Problem
Only one span of the listing below is wanted: the lines from the one with "camera: 35 degrees right, 15 degrees down" through the one with "red cup [466,548,505,602]", reproduced exactly, both ends kept.
*** Begin section ***
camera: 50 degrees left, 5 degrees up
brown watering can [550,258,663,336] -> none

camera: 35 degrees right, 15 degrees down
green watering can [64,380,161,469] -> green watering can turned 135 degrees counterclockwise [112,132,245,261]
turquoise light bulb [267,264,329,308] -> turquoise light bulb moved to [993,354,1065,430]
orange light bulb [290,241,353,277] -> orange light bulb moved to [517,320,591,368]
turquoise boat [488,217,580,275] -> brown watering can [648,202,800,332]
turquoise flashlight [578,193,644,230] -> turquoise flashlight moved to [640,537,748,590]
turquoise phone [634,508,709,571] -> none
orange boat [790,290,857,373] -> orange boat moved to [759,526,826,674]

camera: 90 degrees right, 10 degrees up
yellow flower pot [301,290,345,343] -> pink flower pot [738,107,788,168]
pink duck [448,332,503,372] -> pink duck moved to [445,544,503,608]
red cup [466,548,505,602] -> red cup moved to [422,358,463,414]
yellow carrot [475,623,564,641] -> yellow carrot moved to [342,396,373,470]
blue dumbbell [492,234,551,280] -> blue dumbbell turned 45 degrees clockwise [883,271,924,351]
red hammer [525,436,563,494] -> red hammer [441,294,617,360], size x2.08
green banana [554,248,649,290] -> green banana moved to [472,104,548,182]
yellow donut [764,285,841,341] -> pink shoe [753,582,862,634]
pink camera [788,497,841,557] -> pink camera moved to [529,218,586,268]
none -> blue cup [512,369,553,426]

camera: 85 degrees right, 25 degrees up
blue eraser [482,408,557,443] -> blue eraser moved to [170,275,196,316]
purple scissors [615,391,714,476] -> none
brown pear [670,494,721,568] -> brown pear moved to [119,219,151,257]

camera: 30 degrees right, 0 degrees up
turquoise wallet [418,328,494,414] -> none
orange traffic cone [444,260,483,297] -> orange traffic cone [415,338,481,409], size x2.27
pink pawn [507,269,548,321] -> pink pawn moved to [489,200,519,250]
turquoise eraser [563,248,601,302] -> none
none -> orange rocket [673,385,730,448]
*** End section ***
Response area
camera: 35 degrees right, 15 degrees down
green watering can [64,380,161,469] -> green watering can turned 135 degrees counterclockwise [112,132,245,261]
turquoise light bulb [267,264,329,308] -> turquoise light bulb moved to [993,354,1065,430]
orange light bulb [290,241,353,277] -> orange light bulb moved to [517,320,591,368]
turquoise boat [488,217,580,275] -> brown watering can [648,202,800,332]
turquoise flashlight [578,193,644,230] -> turquoise flashlight moved to [640,537,748,590]
turquoise phone [634,508,709,571] -> none
orange boat [790,290,857,373] -> orange boat moved to [759,526,826,674]

camera: 90 degrees right, 10 degrees up
yellow flower pot [301,290,345,343] -> pink flower pot [738,107,788,168]
pink duck [448,332,503,372] -> pink duck moved to [445,544,503,608]
red cup [466,548,505,602] -> red cup moved to [422,358,463,414]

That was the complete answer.